=== Task instructions ===
Using the records that appear below, write out exactly the lines from the one with "green vase: 1 -> 0" through the one with "blue ball: 5 -> 1", keeping both end lines.
-.-.-
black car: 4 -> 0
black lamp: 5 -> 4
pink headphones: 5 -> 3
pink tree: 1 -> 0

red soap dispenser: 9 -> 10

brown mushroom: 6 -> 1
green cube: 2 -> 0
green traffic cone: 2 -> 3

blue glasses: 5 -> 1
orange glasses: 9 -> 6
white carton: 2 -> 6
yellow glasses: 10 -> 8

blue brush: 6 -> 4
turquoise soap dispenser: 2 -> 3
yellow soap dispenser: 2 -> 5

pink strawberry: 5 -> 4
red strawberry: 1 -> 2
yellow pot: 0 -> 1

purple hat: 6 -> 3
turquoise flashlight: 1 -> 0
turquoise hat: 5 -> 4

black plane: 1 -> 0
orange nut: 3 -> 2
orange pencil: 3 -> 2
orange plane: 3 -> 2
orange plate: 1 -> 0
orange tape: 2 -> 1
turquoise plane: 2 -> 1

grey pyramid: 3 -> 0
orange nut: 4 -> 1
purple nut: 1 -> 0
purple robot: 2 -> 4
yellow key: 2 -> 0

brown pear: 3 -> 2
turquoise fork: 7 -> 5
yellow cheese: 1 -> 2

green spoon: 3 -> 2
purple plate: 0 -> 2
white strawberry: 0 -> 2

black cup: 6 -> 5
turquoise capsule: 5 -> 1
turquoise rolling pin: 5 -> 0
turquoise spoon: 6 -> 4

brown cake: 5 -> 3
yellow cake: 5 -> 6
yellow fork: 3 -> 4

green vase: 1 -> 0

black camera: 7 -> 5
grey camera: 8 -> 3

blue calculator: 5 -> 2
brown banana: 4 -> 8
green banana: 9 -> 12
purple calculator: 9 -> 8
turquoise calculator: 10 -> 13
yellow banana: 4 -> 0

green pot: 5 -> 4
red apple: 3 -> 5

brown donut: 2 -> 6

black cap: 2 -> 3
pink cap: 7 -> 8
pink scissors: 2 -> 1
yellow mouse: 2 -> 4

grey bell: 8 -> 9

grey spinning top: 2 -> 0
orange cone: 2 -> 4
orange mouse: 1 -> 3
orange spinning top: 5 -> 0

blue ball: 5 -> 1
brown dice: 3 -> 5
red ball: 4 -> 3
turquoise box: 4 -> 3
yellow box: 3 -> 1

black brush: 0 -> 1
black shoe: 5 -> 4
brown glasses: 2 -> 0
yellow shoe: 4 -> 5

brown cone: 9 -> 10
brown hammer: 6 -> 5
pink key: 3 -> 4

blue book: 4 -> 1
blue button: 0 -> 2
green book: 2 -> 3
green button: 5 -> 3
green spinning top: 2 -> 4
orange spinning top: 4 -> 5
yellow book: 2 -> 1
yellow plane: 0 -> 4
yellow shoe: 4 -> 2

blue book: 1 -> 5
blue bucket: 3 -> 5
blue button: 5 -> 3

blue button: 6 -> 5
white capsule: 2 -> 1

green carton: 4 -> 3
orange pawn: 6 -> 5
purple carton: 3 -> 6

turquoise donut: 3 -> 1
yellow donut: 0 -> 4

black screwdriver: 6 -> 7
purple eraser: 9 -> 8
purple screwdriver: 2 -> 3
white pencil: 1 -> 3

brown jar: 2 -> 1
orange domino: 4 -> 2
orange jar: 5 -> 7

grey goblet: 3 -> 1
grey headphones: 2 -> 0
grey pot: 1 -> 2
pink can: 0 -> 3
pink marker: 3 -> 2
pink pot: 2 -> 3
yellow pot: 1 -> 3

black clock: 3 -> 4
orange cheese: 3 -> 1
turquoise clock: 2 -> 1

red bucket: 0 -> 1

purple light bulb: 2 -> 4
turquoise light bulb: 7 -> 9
-.-.-
=== Output ===
green vase: 1 -> 0

black camera: 7 -> 5
grey camera: 8 -> 3

blue calculator: 5 -> 2
brown banana: 4 -> 8
green banana: 9 -> 12
purple calculator: 9 -> 8
turquoise calculator: 10 -> 13
yellow banana: 4 -> 0

green pot: 5 -> 4
red apple: 3 -> 5

brown donut: 2 -> 6

black cap: 2 -> 3
pink cap: 7 -> 8
pink scissors: 2 -> 1
yellow mouse: 2 -> 4

grey bell: 8 -> 9

grey spinning top: 2 -> 0
orange cone: 2 -> 4
orange mouse: 1 -> 3
orange spinning top: 5 -> 0

blue ball: 5 -> 1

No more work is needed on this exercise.